═══ MATERIAL PROVIDED ═══

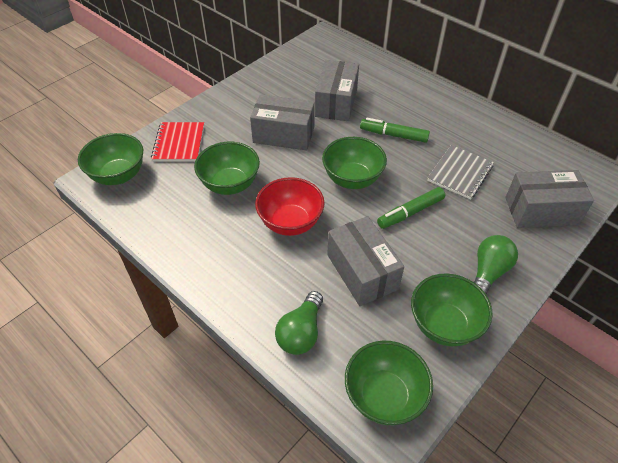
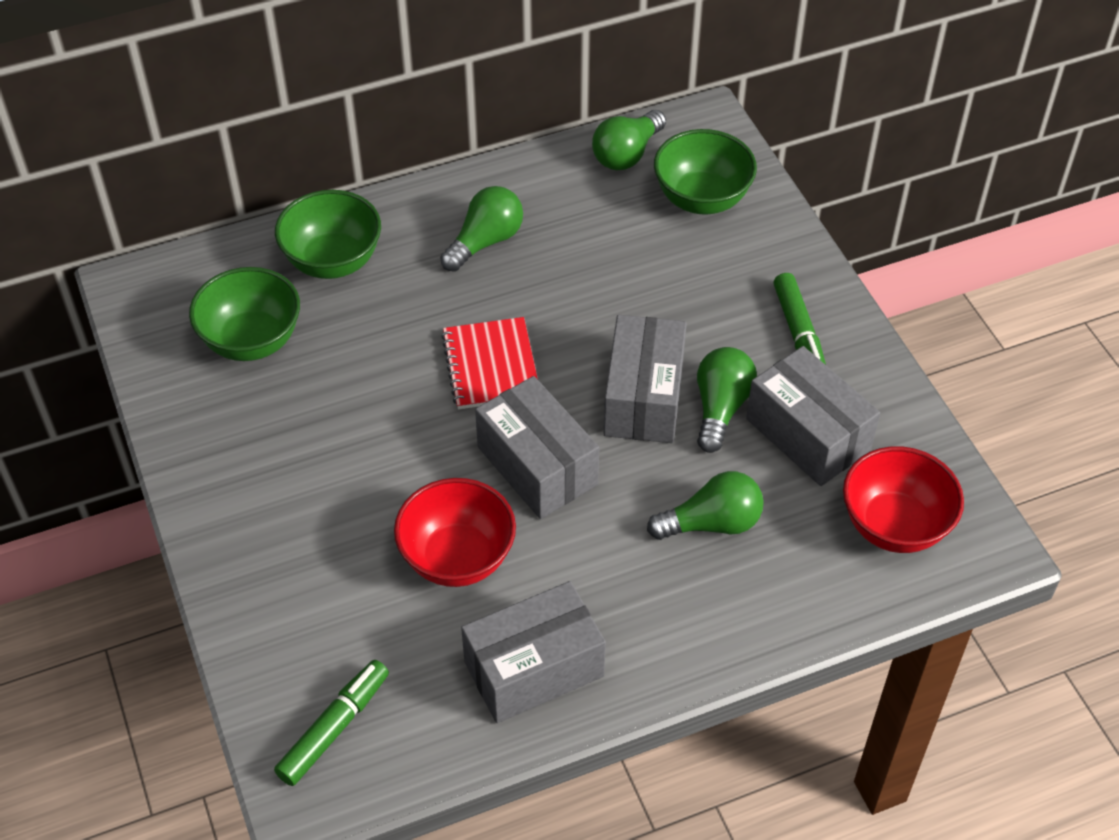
green bowl: 5 -> 3
green light bulb: 2 -> 4
grey notebook: 1 -> 0
red bowl: 1 -> 2

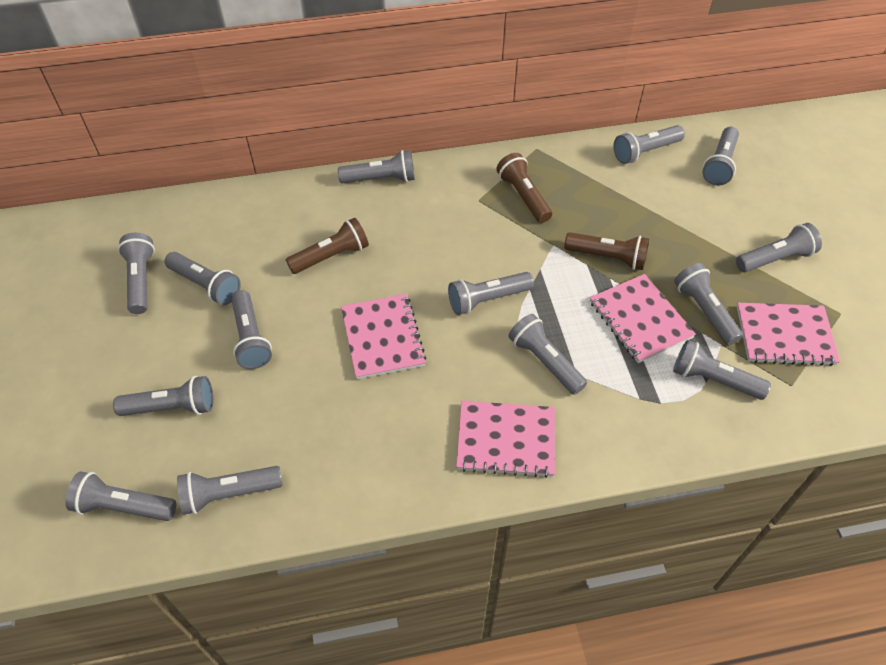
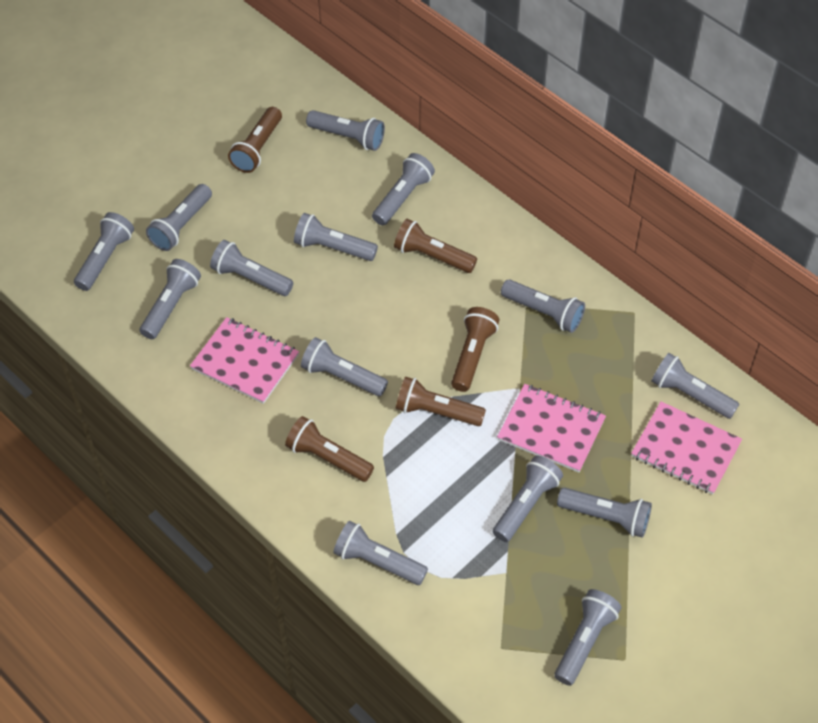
brown flashlight: 3 -> 5
pink notebook: 4 -> 3

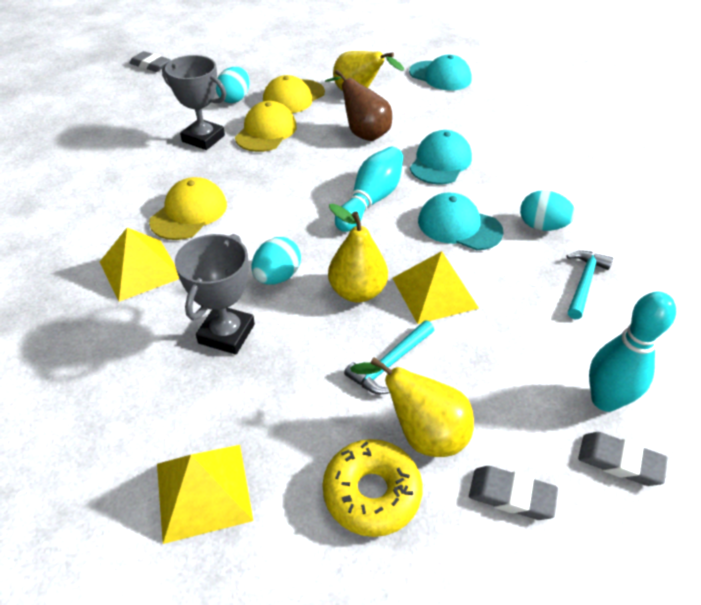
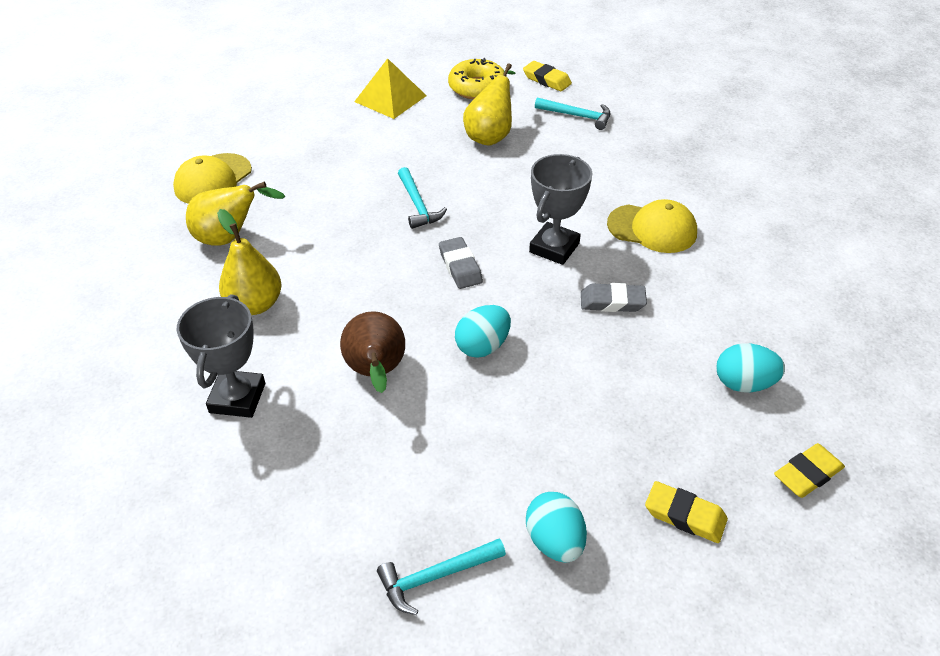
grey eraser: 3 -> 2
turquoise bowling pin: 2 -> 0
turquoise cap: 3 -> 0
turquoise hammer: 2 -> 3
yellow cap: 3 -> 2
yellow eraser: 0 -> 3
yellow pyramid: 3 -> 1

═══

§ EXERCISE PROMPT: For the entries above, count the lines that contain the string "yellow", and state that number without further comment.

§ RESULT FOR THIS TASK: 3